• Requirement: Once the line with "[(108,308),(74,293),(68,304),(103,320),(108,308)]" is found, write it out along with each later line exactly, through the end of the entries, skipping every picture.

• Listed entries:
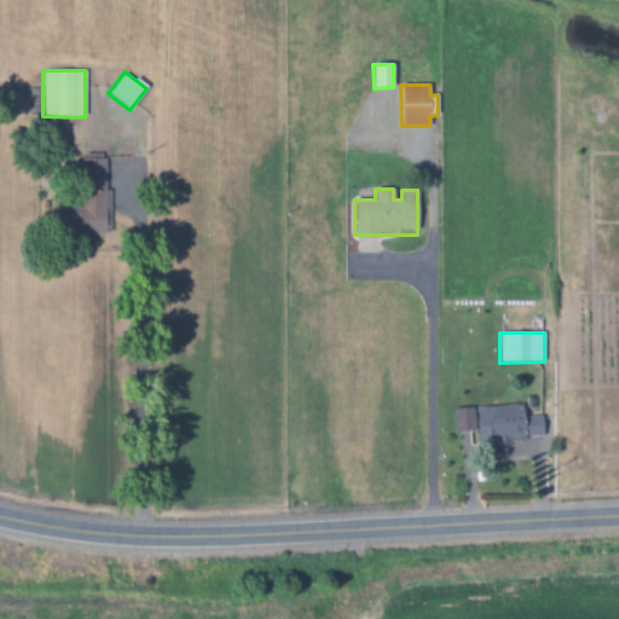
[(452,409),(453,424),(476,423),(478,443),(543,439),(542,416),(522,417),(521,405),(452,409)]
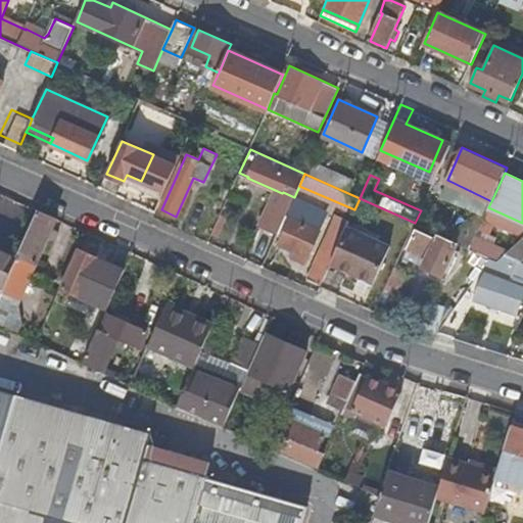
[(19,306),(58,220),(39,211),(18,256),(4,288),(0,298),(0,326),(19,335),(21,320),(19,306)]
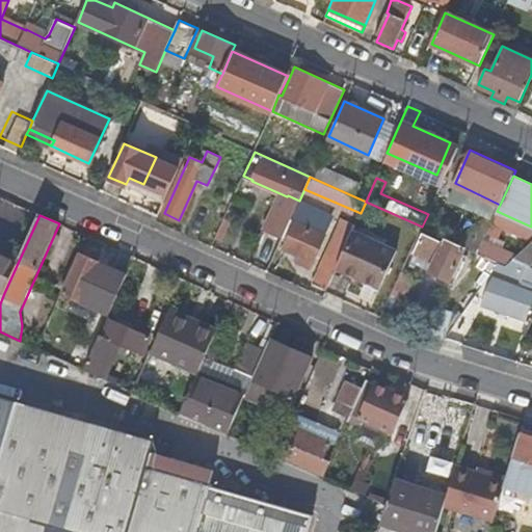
[(315,283),(327,288),(337,268),(352,231),(356,222),(345,218),(315,283)]
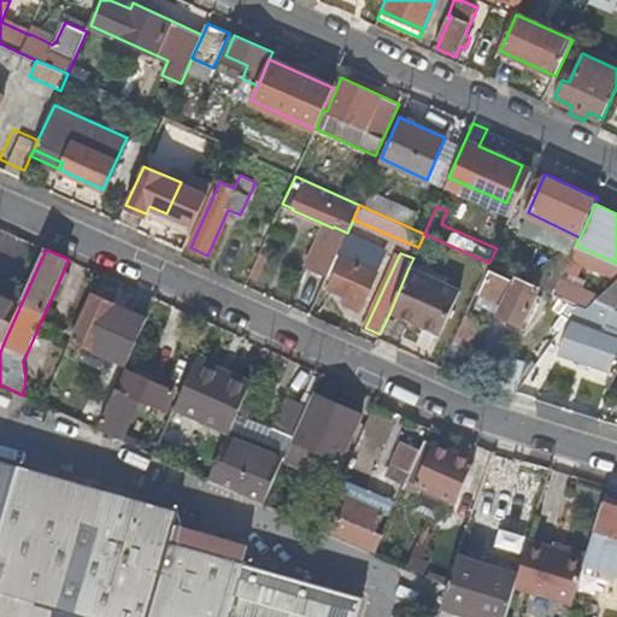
[(307,272),(292,306),(311,315),(335,260),(321,254),(313,275),(307,272)]
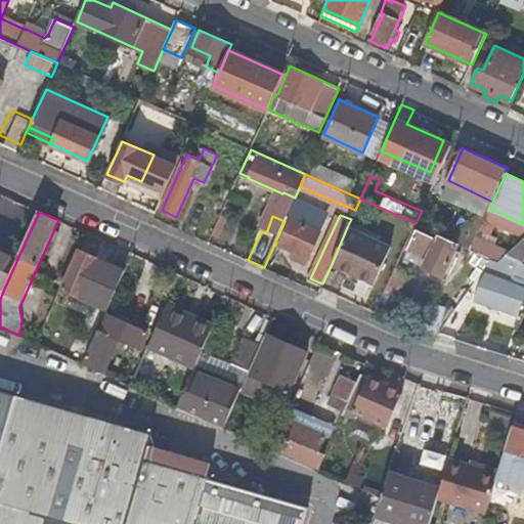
[(319,232),(291,220),(279,246),(295,252),(292,259),(305,265),(319,232)]
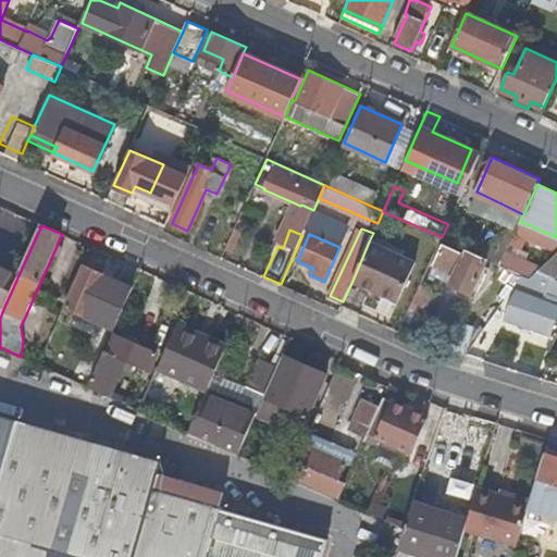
[(469,237),(465,248),(466,248),(487,258),(500,263),(507,250),(509,244),(491,235),(486,245),(469,237)]
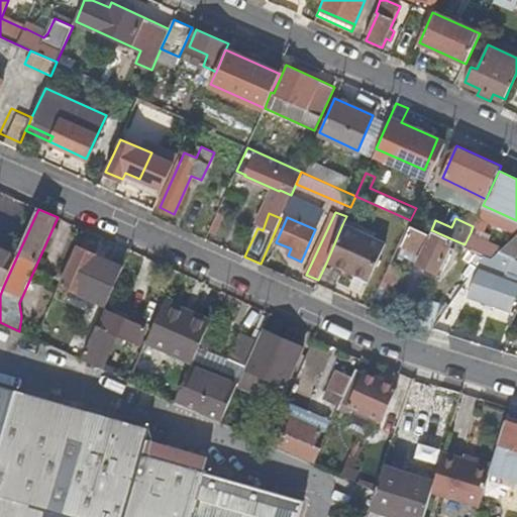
[(385,243),(342,224),(327,261),(369,279),(385,243)]
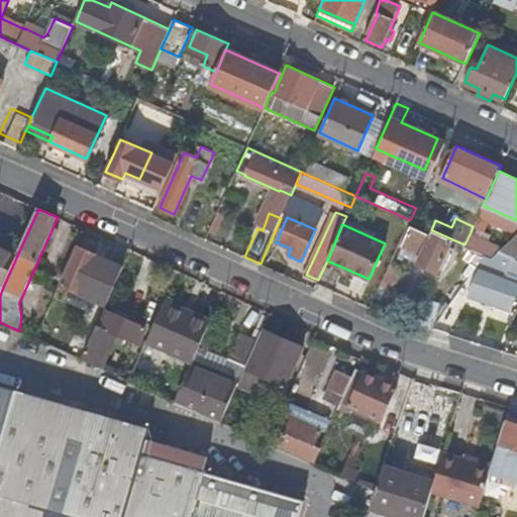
[(438,271),(452,239),(432,230),(430,235),(411,226),(403,245),(422,253),(418,262),(438,271)]
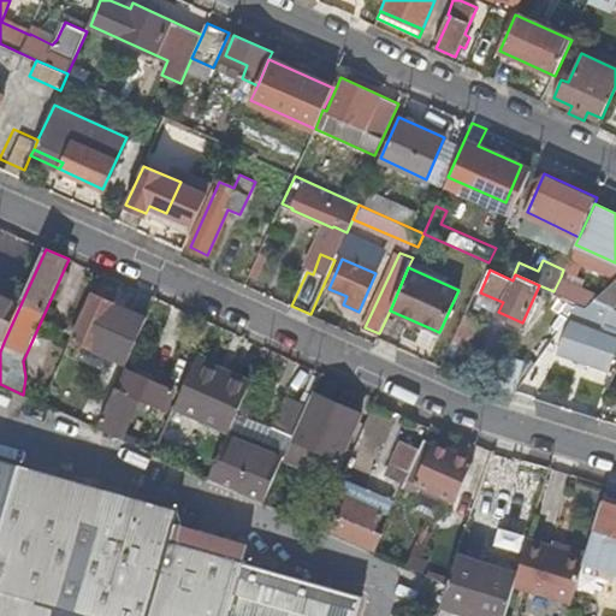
[(602,295),(561,277),(554,291),(556,292),(572,300),(578,302),(586,307),(594,301),(602,295)]
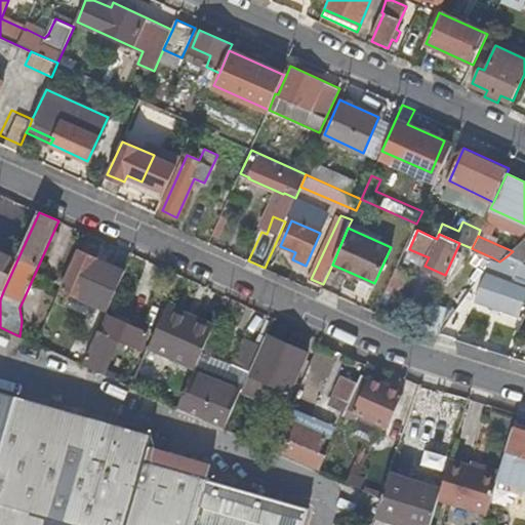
[(524,260),(524,238),(513,251),(507,256),(523,263),(524,260)]
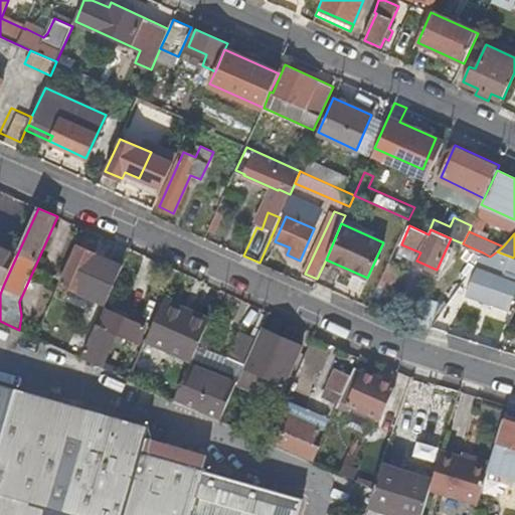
[(18,252),(0,244),(0,282),(4,284),(18,252)]
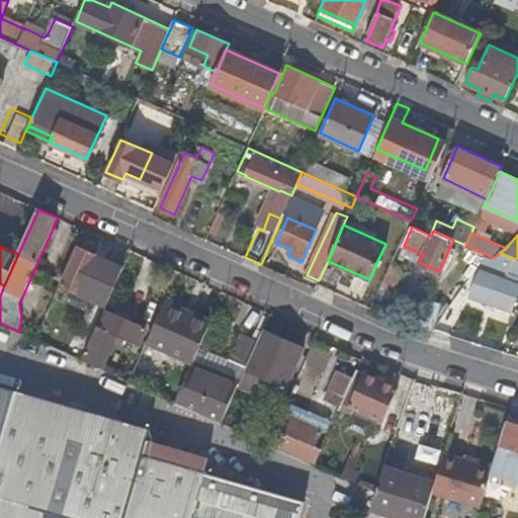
[(476,264),(481,252),(467,246),(462,258),(476,264)]
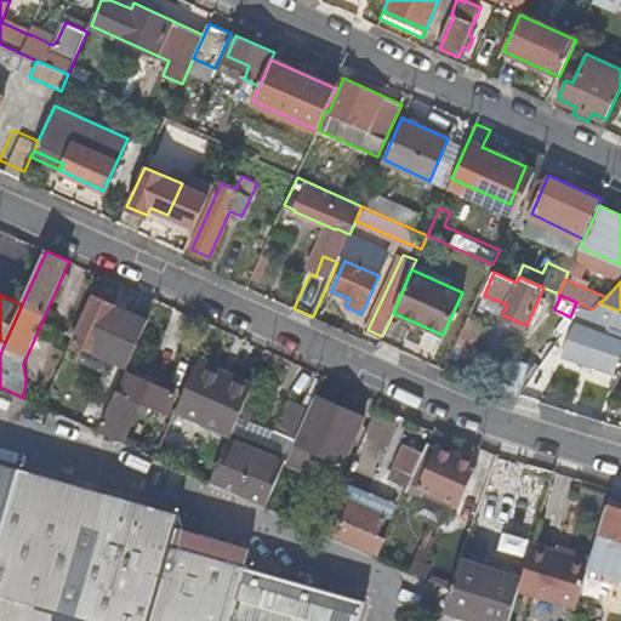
[(149,322),(92,297),(73,341),(87,348),(129,366),(149,322)]
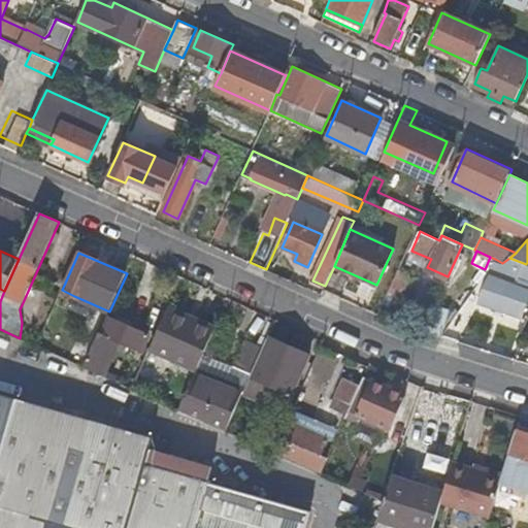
[(527,305),(527,264),(526,264),(509,258),(502,263),(495,259),(490,267),(527,281),(525,288),(489,275),(480,302),(524,319),(527,305)]
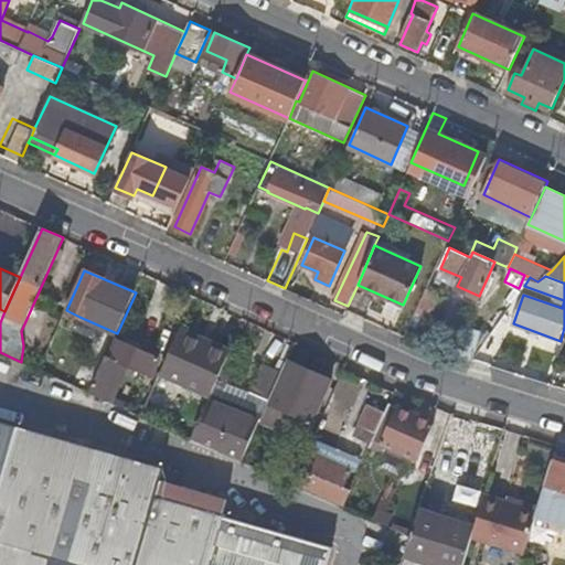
[(497,324),(507,332),(512,323),(513,323),(523,295),(562,308),(564,300),(524,286),(497,324)]
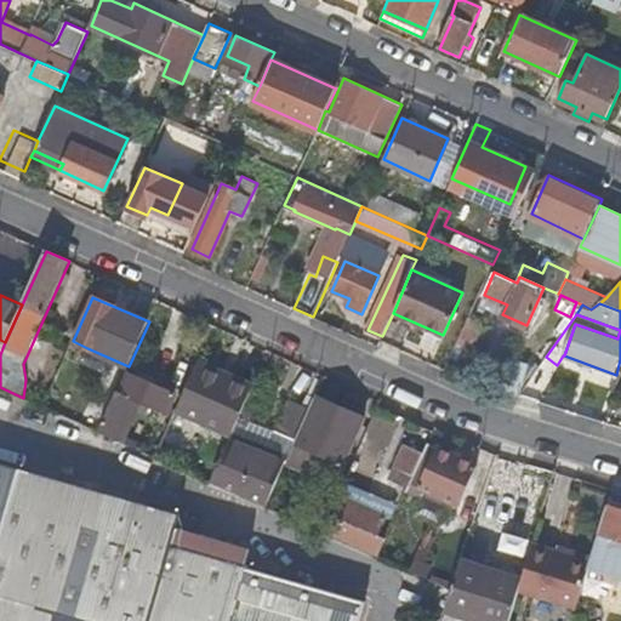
[(483,323),(469,317),(457,343),(471,349),(483,323)]
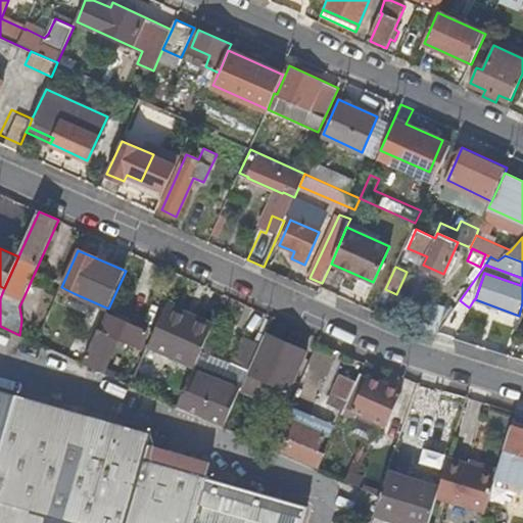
[(108,308),(74,293),(68,304),(103,320),(108,308)]
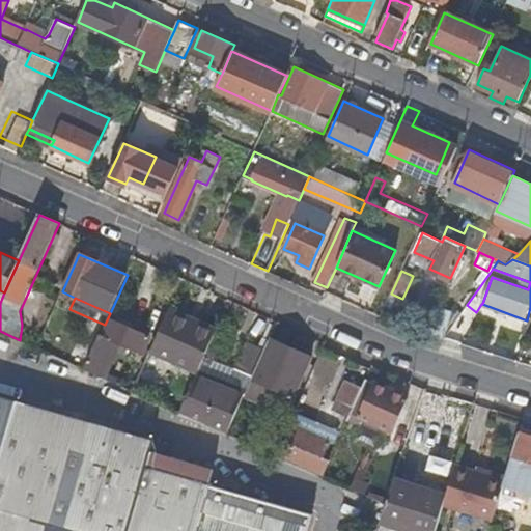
[(476,312),(467,305),(444,339),(459,343),(476,312)]
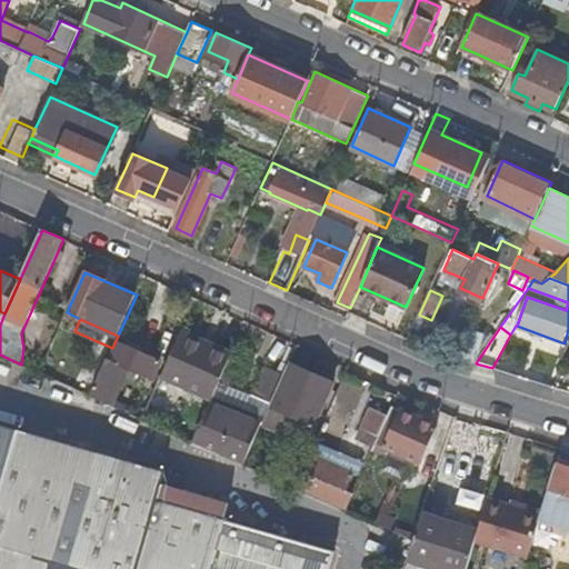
[(232,353),(181,330),(160,377),(211,399),(222,375),(232,353)]
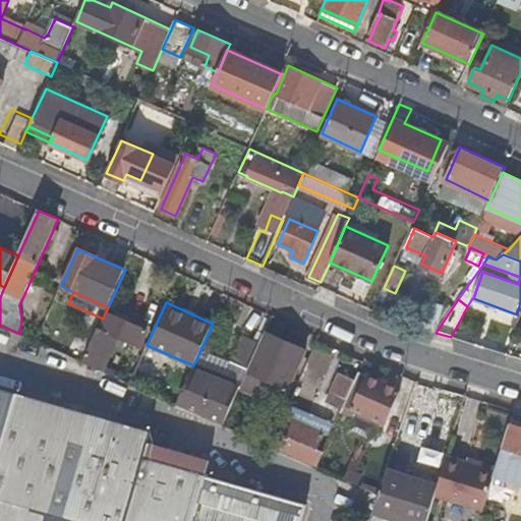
[(423,305),(414,335),(424,339),(430,335),(439,309),(423,305)]
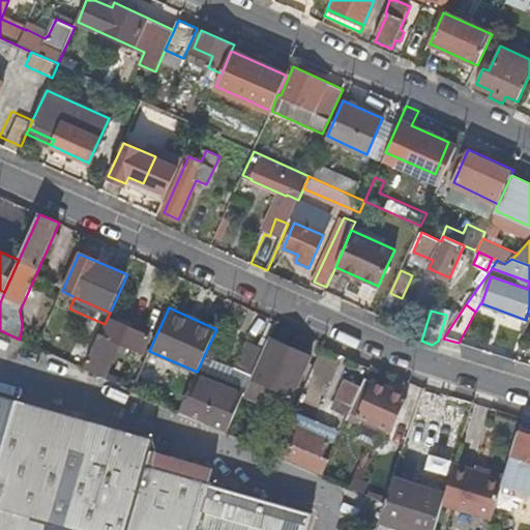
[(101,334),(100,334),(85,369),(104,377),(119,343),(141,352),(148,336),(109,319),(101,334)]
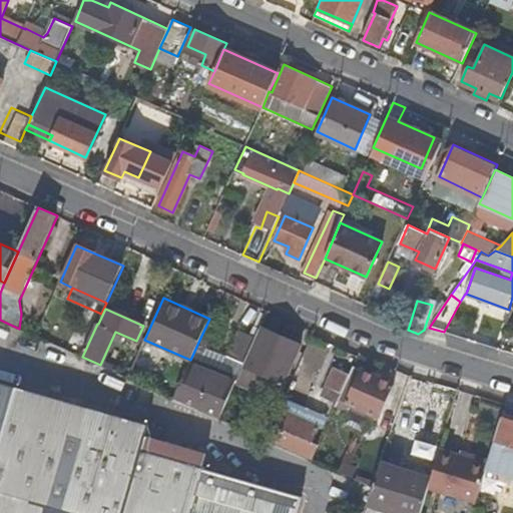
[(301,343),(264,327),(239,380),(261,389),(267,376),(283,383),(301,343)]
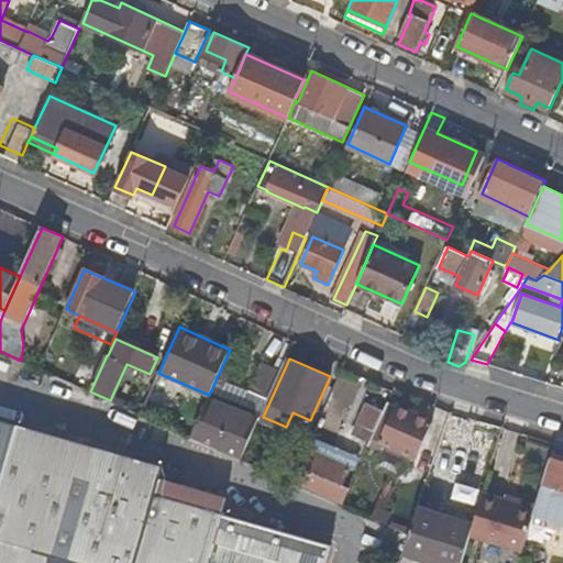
[(252,392),(268,399),(280,370),(265,363),(252,392)]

• Expected answer:
[(108,308),(74,293),(68,304),(103,320),(108,308)]
[(476,312),(467,305),(444,339),(459,343),(476,312)]
[(232,353),(181,330),(160,377),(211,399),(222,375),(232,353)]
[(423,305),(414,335),(424,339),(430,335),(439,309),(423,305)]
[(101,334),(100,334),(85,369),(104,377),(119,343),(141,352),(148,336),(109,319),(101,334)]
[(301,343),(264,327),(239,380),(261,389),(267,376),(283,383),(301,343)]
[(252,392),(268,399),(280,370),(265,363),(252,392)]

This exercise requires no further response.